_DATA FOR THIS EXERCISE_
==============================
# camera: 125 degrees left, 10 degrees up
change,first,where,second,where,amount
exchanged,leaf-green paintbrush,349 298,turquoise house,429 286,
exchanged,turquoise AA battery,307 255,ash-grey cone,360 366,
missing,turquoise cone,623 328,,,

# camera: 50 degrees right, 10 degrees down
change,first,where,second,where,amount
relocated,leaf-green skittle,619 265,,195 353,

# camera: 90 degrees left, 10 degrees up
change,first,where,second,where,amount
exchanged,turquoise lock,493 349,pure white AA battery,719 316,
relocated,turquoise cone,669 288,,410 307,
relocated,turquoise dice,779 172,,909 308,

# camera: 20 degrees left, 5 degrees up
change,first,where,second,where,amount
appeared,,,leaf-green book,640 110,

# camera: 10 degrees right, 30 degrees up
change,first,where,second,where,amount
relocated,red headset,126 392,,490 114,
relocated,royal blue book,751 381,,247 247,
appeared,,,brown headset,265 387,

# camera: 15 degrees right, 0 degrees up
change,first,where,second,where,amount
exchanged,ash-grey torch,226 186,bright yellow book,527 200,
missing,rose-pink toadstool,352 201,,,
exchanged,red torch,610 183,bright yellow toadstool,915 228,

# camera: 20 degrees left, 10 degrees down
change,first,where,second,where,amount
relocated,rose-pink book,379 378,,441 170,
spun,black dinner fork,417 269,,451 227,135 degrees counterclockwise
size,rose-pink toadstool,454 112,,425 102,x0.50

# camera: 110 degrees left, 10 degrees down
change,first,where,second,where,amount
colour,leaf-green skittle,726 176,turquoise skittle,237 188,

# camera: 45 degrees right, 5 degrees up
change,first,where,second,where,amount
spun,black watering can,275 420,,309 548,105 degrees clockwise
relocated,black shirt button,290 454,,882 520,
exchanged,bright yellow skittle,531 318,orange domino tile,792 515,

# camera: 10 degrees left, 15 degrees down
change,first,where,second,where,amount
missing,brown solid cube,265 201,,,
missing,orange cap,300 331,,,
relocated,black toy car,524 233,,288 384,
==============================
_DESCRIPTION OF THE TASK_
Would you output the full listing exactly as it stands?

_TASK SOLUTION_
# camera: 125 degrees left, 10 degrees up
change,first,where,second,where,amount
exchanged,leaf-green paintbrush,349 298,turquoise house,429 286,
exchanged,turquoise AA battery,307 255,ash-grey cone,360 366,
missing,turquoise cone,623 328,,,

# camera: 50 degrees right, 10 degrees down
change,first,where,second,where,amount
relocated,leaf-green skittle,619 265,,195 353,

# camera: 90 degrees left, 10 degrees up
change,first,where,second,where,amount
exchanged,turquoise lock,493 349,pure white AA battery,719 316,
relocated,turquoise cone,669 288,,410 307,
relocated,turquoise dice,779 172,,909 308,

# camera: 20 degrees left, 5 degrees up
change,first,where,second,where,amount
appeared,,,leaf-green book,640 110,

# camera: 10 degrees right, 30 degrees up
change,first,where,second,where,amount
relocated,red headset,126 392,,490 114,
relocated,royal blue book,751 381,,247 247,
appeared,,,brown headset,265 387,

# camera: 15 degrees right, 0 degrees up
change,first,where,second,where,amount
exchanged,ash-grey torch,226 186,bright yellow book,527 200,
missing,rose-pink toadstool,352 201,,,
exchanged,red torch,610 183,bright yellow toadstool,915 228,

# camera: 20 degrees left, 10 degrees down
change,first,where,second,where,amount
relocated,rose-pink book,379 378,,441 170,
spun,black dinner fork,417 269,,451 227,135 degrees counterclockwise
size,rose-pink toadstool,454 112,,425 102,x0.50

# camera: 110 degrees left, 10 degrees down
change,first,where,second,where,amount
colour,leaf-green skittle,726 176,turquoise skittle,237 188,

# camera: 45 degrees right, 5 degrees up
change,first,where,second,where,amount
spun,black watering can,275 420,,309 548,105 degrees clockwise
relocated,black shirt button,290 454,,882 520,
exchanged,bright yellow skittle,531 318,orange domino tile,792 515,

# camera: 10 degrees left, 15 degrees down
change,first,where,second,where,amount
missing,brown solid cube,265 201,,,
missing,orange cap,300 331,,,
relocated,black toy car,524 233,,288 384,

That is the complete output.